● **What you should do**
Where a line holds the word "slope", copy it from the records.

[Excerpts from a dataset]
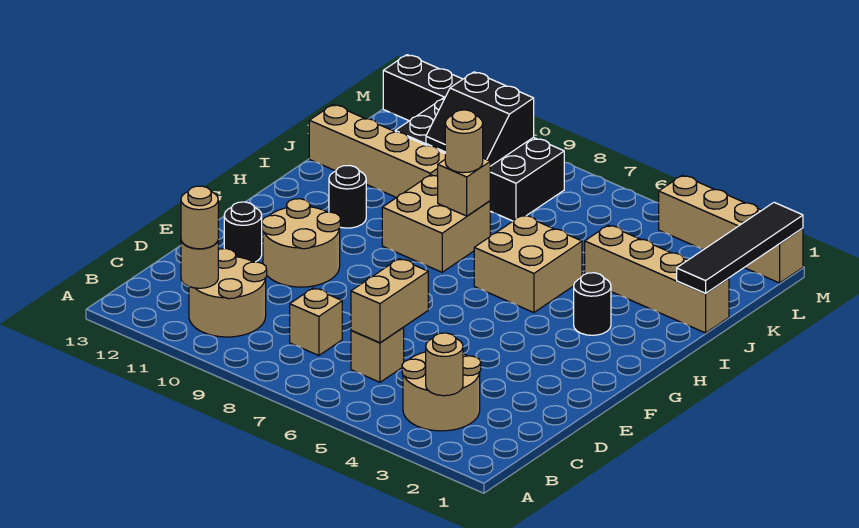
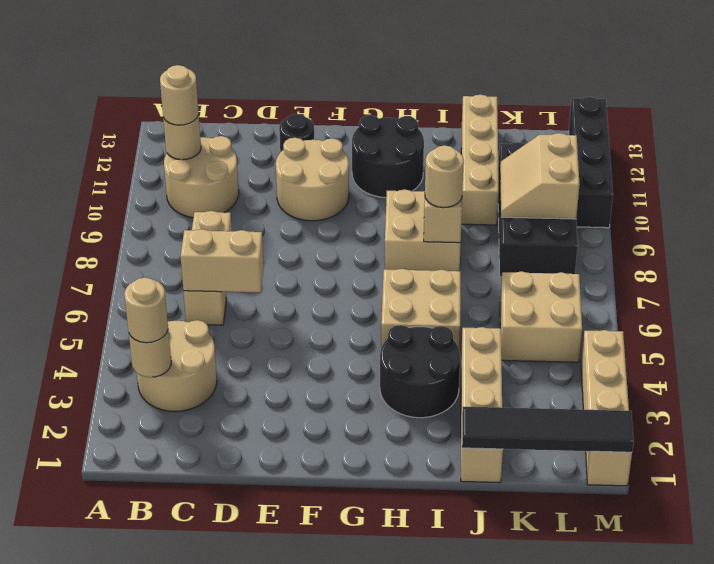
none -> tan 1x1 round brick [124,278,168,343]
black 1x1 round brick [574,273,611,335] -> black 2x2 round brick [380,325,460,418]
black 1x1 round brick [329,165,366,228] -> black 2x2 round brick [352,115,424,198]
none -> tan 2x2 brick [500,271,582,362]
black 2x2 slope [426,72,534,166] -> tan 2x2 slope [500,133,580,219]

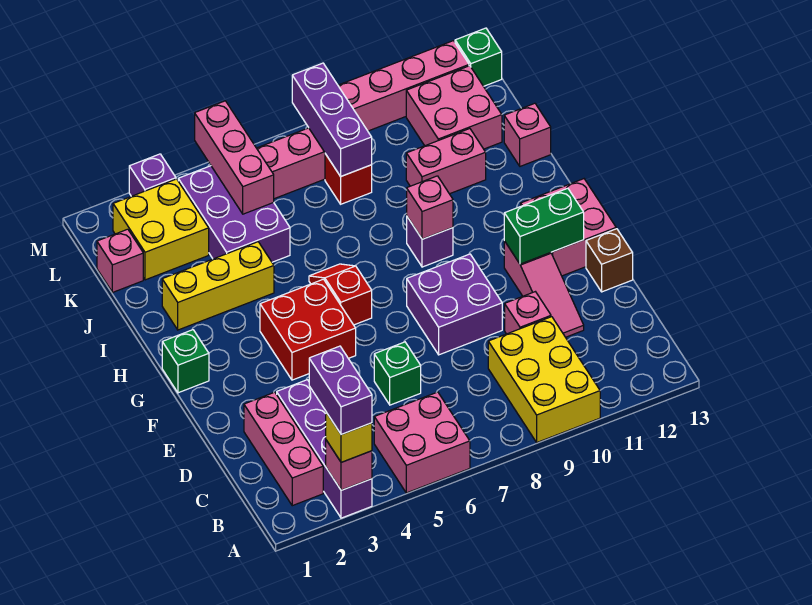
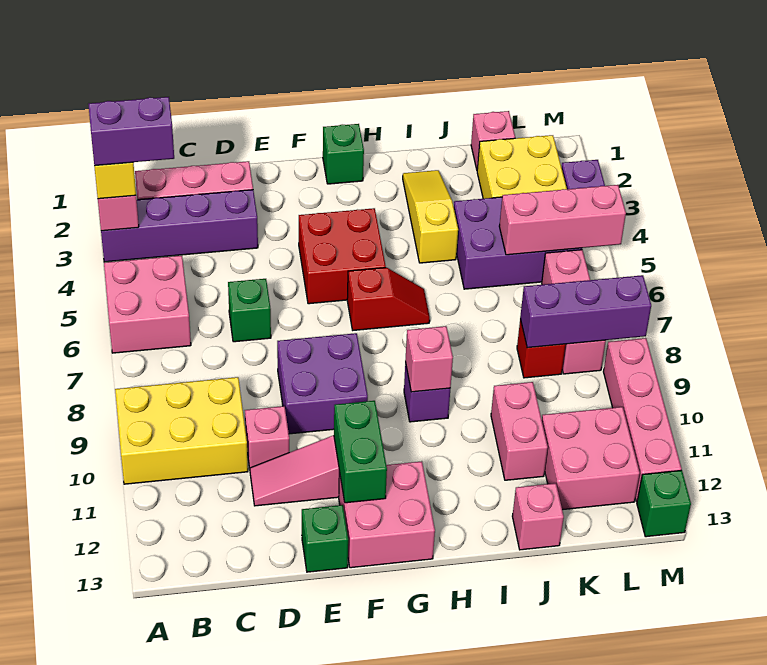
brown 1x1 brick [586,229,633,292] -> green 1x1 brick [302,505,348,572]
yellow 1x3 brick [162,242,274,330] -> yellow 1x3 slope [403,170,458,263]

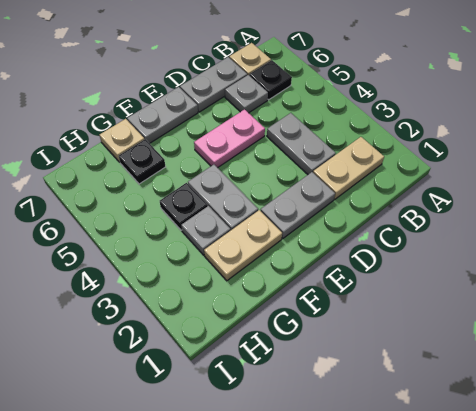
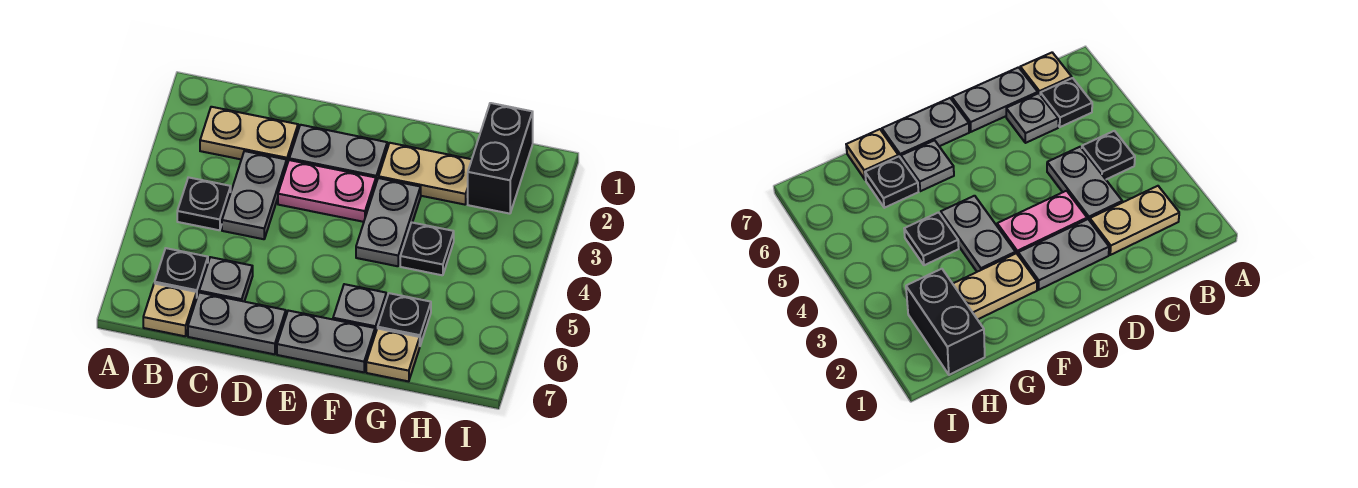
none -> black 1x1 plate [177,177,231,230]
pink 1x2 plate [194,109,265,168] -> pink 1x2 plate moved to [278,160,376,222]
grey 1x1 plate [181,206,230,255] -> grey 1x1 plate moved to [333,284,386,334]
none -> black 1x2 brick [468,103,533,214]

● **Completed task**
black 2x2 slope [426,72,534,166] -> tan 2x2 slope [500,133,580,219]
yellow 1x3 brick [162,242,274,330] -> yellow 1x3 slope [403,170,458,263]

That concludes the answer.